▶ [Problem requirements]:
Across these entries, how many lines contain the word "lime"? Answer with only the number.

(Scene comparison data)
-- Opening Marker --

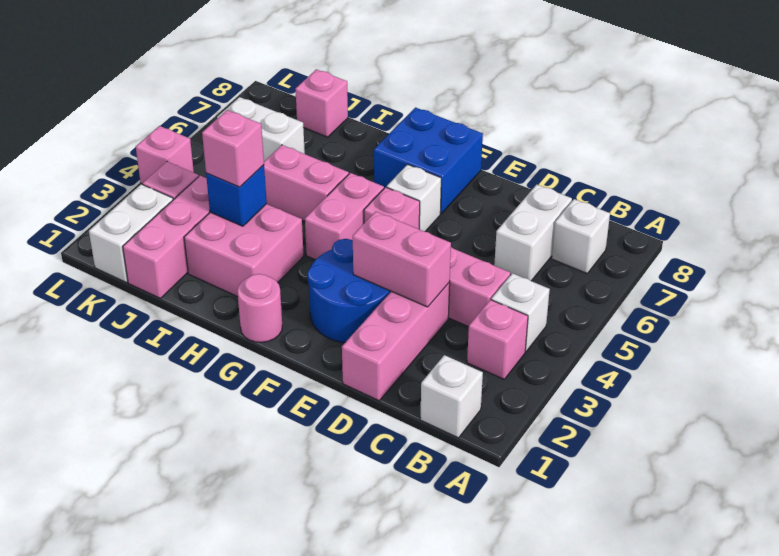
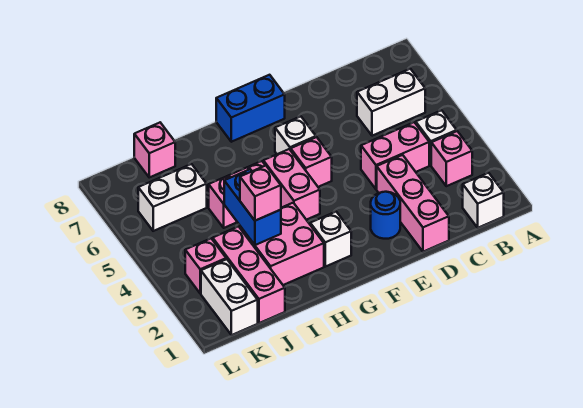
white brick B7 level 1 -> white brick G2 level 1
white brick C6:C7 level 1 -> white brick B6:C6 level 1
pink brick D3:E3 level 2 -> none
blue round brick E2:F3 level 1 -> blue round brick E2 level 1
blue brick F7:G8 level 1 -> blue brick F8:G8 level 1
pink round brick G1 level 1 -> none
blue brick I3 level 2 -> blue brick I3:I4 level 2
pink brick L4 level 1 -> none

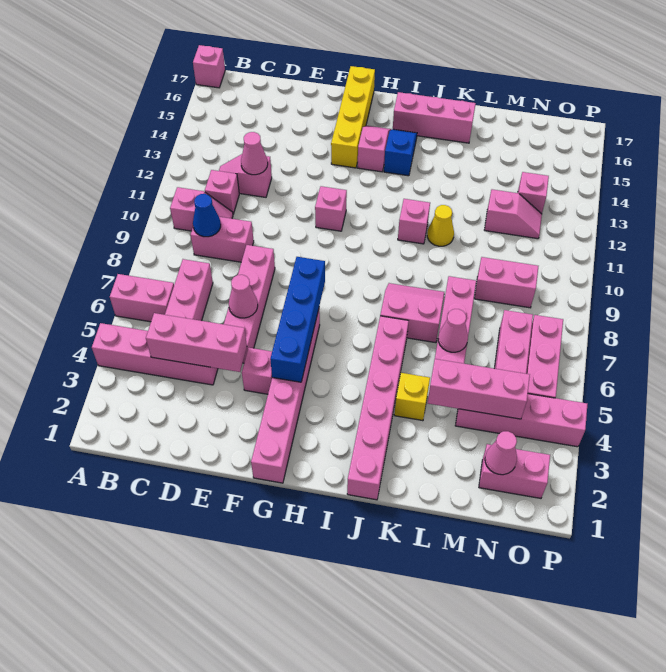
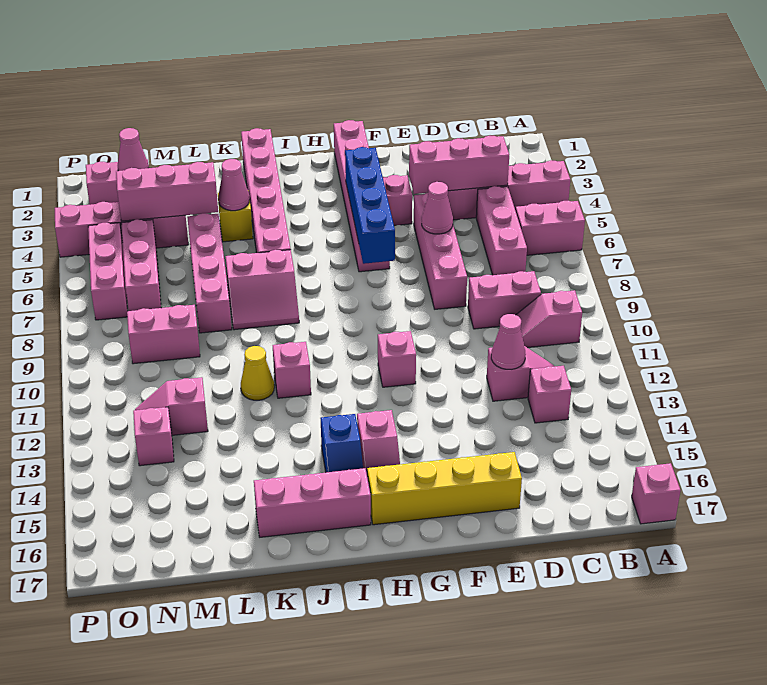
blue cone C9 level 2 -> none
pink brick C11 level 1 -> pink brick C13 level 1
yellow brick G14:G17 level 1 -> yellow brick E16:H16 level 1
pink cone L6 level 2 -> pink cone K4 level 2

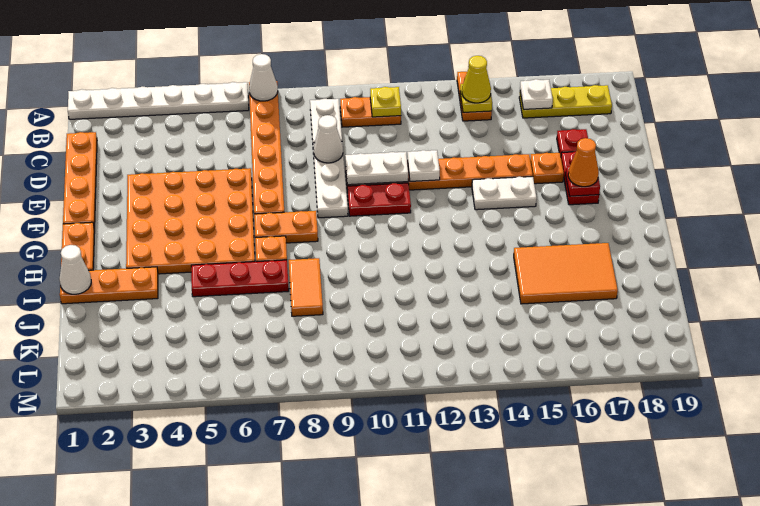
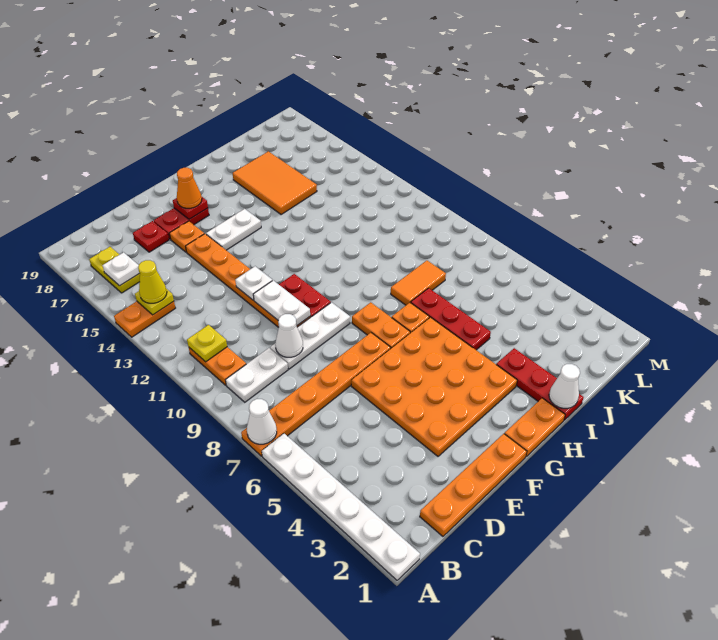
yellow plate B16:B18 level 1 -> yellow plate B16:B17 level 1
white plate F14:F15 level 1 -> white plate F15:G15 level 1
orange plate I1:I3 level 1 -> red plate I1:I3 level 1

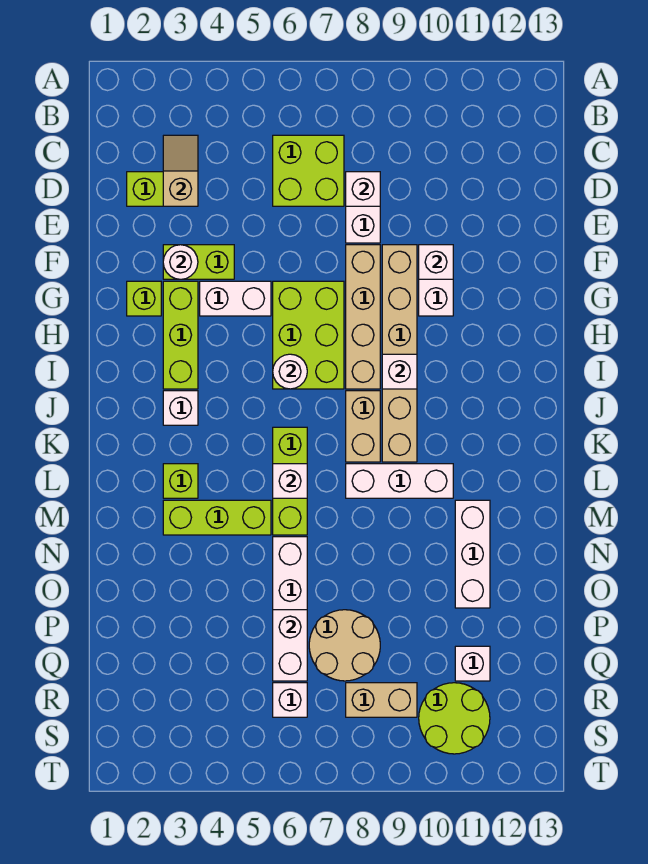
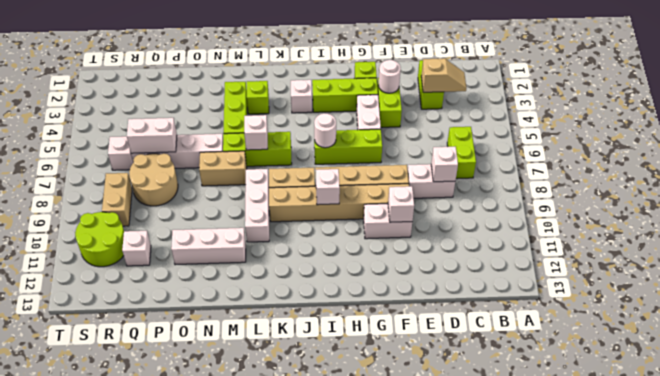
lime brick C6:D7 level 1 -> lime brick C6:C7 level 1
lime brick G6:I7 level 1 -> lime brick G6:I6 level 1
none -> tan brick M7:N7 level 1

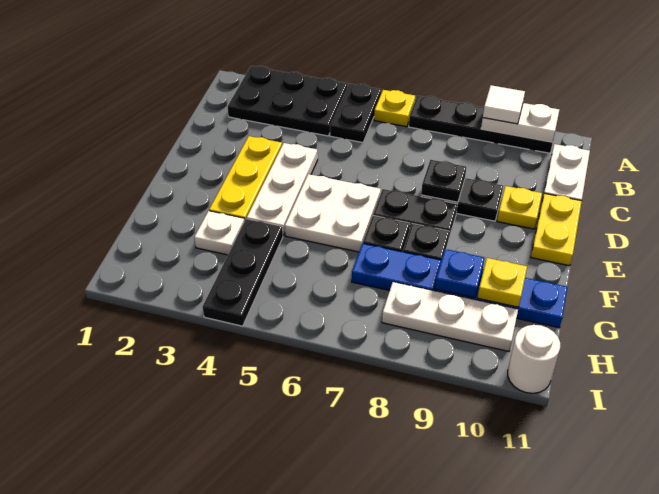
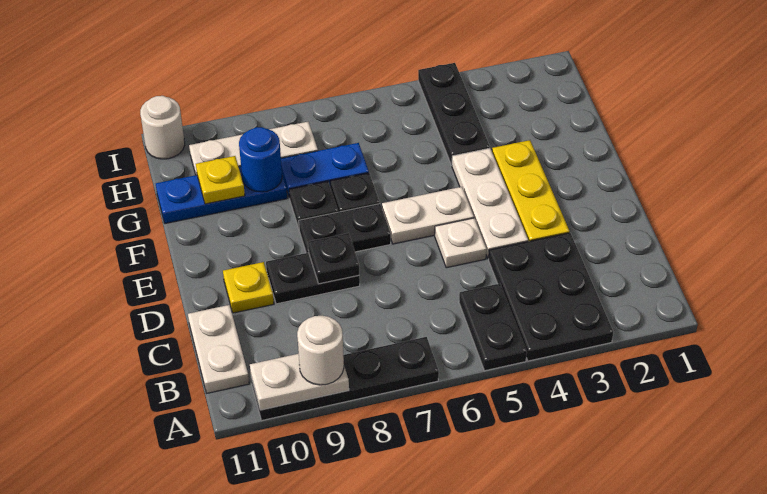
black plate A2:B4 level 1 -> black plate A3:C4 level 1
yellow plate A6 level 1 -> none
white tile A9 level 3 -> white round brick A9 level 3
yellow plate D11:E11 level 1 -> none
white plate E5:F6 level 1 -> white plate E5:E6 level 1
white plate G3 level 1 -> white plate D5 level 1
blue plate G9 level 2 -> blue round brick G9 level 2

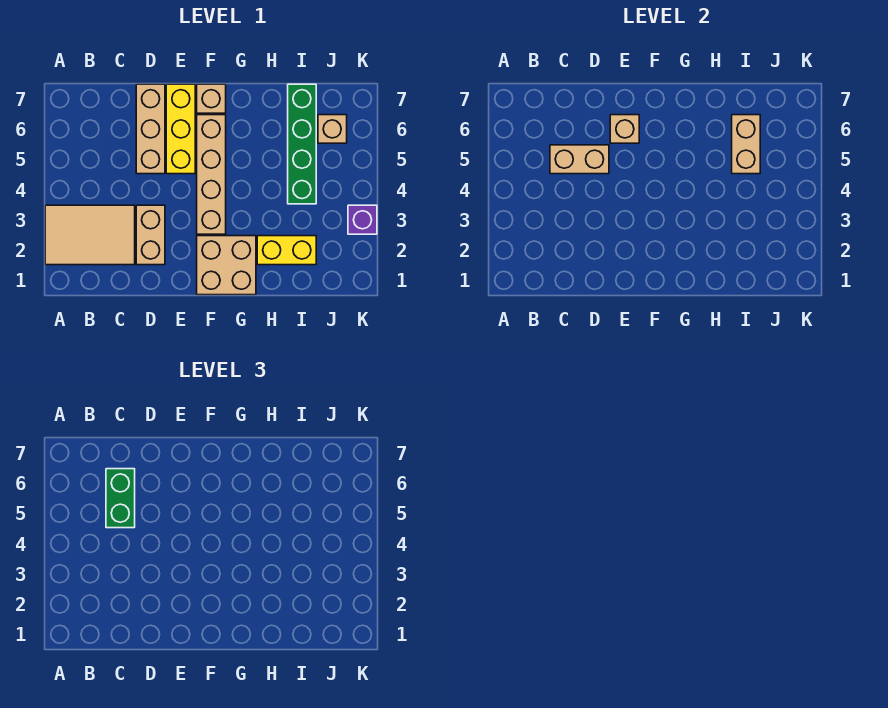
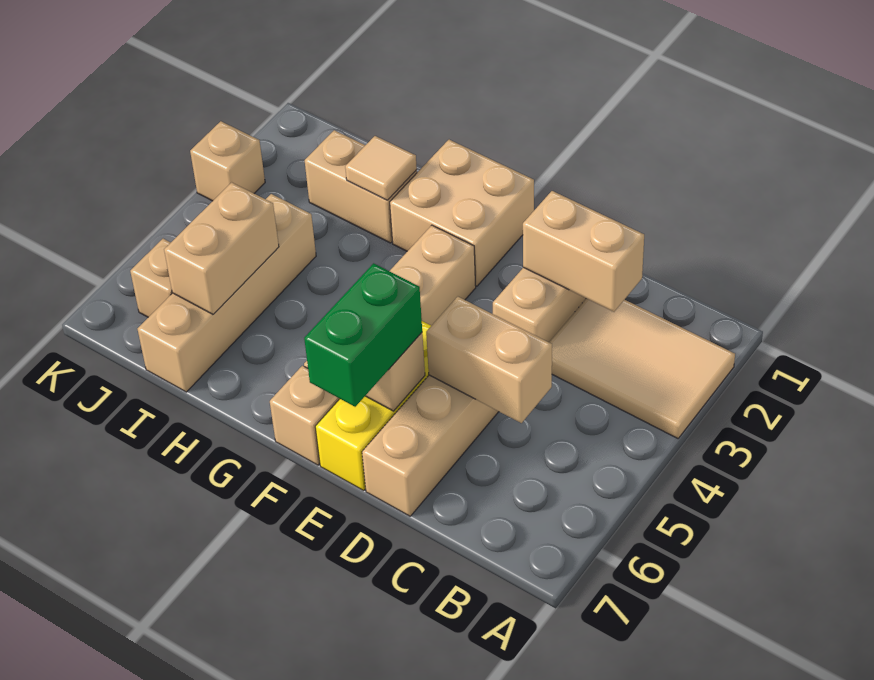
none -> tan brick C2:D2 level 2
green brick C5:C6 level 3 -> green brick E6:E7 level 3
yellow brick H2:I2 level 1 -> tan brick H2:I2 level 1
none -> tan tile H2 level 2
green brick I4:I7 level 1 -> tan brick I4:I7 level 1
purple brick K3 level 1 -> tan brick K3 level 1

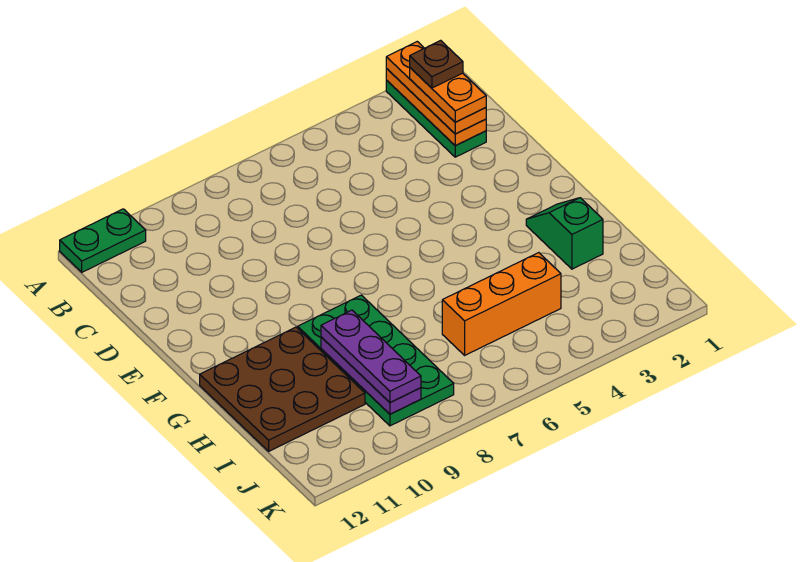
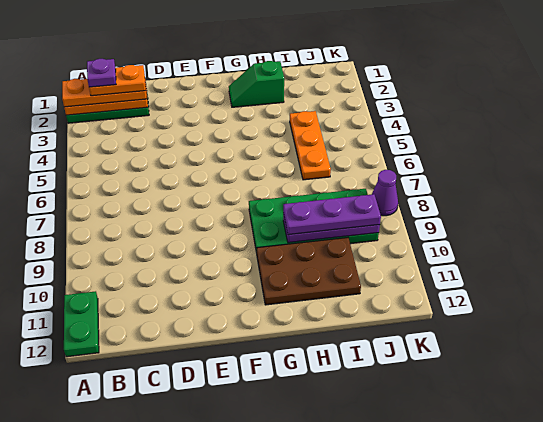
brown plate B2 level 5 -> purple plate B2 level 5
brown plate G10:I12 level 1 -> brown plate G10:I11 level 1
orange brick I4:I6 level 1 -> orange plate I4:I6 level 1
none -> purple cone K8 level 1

-- Closing Marker --

▶ [Reply]:
2